## Your goal
Some lines in the entries contain the word "black". Copy all of them.

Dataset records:
◇ ◇ ◇ ◇

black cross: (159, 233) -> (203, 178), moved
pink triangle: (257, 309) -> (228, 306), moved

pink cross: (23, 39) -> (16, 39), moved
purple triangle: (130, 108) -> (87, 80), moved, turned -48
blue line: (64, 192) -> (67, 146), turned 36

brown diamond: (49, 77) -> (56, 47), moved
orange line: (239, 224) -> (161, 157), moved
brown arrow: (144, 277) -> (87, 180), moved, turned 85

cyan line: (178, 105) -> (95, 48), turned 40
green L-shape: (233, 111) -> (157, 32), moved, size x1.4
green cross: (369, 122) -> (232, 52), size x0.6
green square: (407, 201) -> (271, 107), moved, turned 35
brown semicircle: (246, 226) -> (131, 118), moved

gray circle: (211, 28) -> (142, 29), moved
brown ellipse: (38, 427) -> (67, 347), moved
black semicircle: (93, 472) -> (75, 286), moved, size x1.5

◇ ◇ ◇ ◇

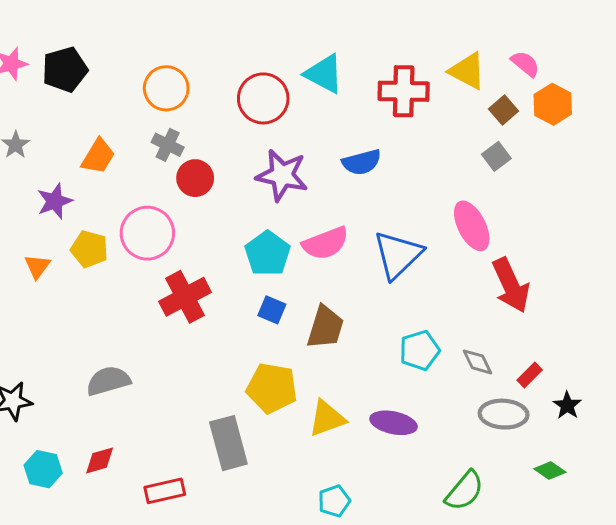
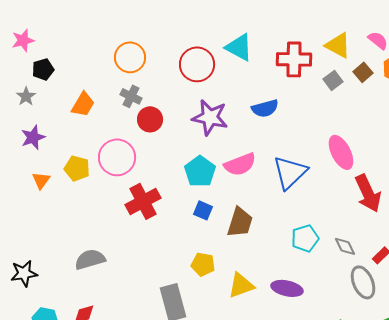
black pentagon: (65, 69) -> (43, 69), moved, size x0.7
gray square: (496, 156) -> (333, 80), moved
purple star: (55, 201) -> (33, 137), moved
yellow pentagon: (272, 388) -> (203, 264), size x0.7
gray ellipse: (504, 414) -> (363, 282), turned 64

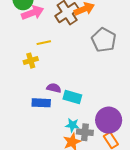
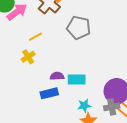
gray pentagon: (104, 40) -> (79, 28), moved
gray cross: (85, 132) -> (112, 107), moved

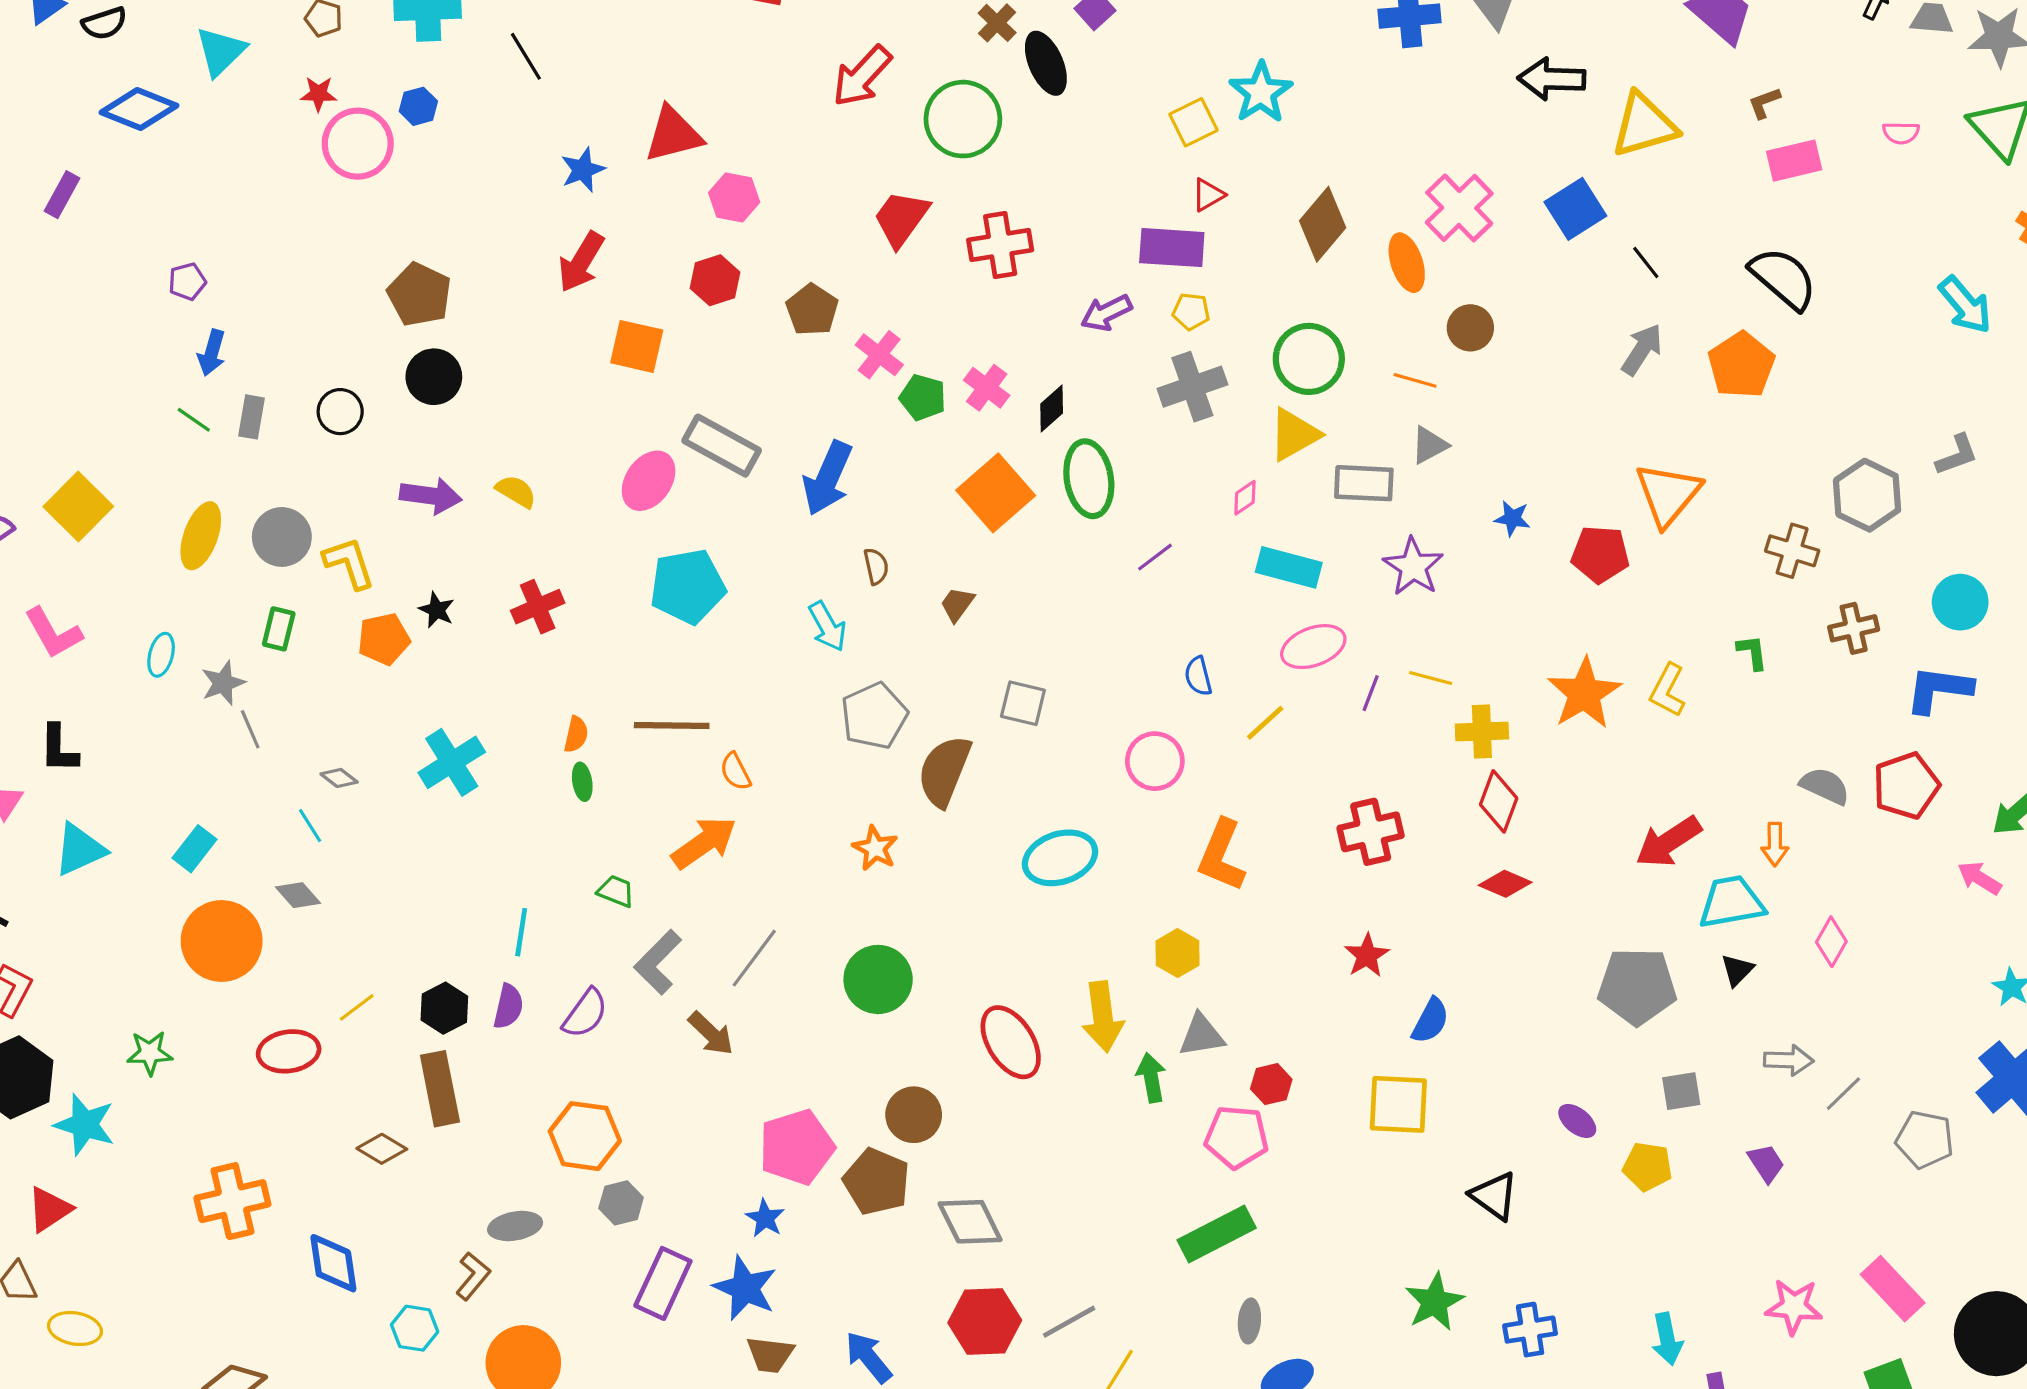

◇ ◇ ◇ ◇

## Result for this task
black cross: (159, 233) -> (203, 178), moved
black semicircle: (93, 472) -> (75, 286), moved, size x1.5
black pentagon: (65, 69) -> (43, 69), moved, size x0.7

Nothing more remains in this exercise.